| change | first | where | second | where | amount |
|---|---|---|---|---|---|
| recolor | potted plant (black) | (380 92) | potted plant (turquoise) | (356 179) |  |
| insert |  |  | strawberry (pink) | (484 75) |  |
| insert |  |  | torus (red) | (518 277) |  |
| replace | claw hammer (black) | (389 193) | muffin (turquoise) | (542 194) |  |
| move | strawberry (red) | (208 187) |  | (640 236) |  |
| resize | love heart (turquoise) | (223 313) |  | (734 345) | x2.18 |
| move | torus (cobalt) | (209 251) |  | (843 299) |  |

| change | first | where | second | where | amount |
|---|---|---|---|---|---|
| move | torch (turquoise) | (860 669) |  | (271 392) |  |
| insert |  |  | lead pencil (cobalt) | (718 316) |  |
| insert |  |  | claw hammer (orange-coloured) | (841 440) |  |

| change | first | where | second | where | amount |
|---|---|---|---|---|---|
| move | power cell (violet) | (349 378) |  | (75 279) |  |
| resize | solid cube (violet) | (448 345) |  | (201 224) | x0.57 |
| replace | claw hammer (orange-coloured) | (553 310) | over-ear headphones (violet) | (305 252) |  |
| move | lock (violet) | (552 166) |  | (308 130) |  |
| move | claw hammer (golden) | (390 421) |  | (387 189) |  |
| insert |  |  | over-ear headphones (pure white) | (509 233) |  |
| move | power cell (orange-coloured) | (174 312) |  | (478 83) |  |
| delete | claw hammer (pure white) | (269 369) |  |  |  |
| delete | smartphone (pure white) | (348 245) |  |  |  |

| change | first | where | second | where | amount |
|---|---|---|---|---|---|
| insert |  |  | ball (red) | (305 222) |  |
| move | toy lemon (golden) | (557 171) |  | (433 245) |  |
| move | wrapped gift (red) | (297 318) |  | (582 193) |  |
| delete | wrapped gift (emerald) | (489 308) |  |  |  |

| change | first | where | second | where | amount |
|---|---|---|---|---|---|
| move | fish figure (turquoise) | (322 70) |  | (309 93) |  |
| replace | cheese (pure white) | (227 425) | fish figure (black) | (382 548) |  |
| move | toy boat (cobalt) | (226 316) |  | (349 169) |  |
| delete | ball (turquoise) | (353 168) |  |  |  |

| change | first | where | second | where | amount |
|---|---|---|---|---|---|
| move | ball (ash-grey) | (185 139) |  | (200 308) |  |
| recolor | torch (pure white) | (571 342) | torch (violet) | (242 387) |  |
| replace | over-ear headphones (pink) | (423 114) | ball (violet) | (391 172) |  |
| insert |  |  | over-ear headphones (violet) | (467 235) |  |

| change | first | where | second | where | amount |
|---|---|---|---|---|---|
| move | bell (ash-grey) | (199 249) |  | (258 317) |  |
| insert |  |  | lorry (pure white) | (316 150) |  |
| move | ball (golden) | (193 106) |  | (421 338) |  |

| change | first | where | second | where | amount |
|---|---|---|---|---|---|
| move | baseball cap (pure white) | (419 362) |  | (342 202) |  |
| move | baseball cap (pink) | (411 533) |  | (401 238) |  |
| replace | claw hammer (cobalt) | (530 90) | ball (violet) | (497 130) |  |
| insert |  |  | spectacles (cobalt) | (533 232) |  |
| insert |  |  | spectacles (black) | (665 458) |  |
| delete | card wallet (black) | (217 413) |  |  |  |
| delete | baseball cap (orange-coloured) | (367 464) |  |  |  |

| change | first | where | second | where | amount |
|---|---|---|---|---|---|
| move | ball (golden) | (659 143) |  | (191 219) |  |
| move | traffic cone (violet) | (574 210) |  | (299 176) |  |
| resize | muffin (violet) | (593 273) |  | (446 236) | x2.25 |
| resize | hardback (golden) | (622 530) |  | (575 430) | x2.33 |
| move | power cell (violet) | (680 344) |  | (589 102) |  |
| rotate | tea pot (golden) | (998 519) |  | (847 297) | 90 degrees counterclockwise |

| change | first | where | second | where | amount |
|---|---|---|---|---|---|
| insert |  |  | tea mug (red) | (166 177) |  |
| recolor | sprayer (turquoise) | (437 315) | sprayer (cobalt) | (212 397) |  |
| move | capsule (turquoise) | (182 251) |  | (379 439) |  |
----
◆ About this exercise: Once the line containing "345) | x2.18 |" has been set down, nothing more is wanted; set down each line of the listing above up to it exactly, starting with the first.

◆ The completed task:
| change | first | where | second | where | amount |
|---|---|---|---|---|---|
| recolor | potted plant (black) | (380 92) | potted plant (turquoise) | (356 179) |  |
| insert |  |  | strawberry (pink) | (484 75) |  |
| insert |  |  | torus (red) | (518 277) |  |
| replace | claw hammer (black) | (389 193) | muffin (turquoise) | (542 194) |  |
| move | strawberry (red) | (208 187) |  | (640 236) |  |
| resize | love heart (turquoise) | (223 313) |  | (734 345) | x2.18 |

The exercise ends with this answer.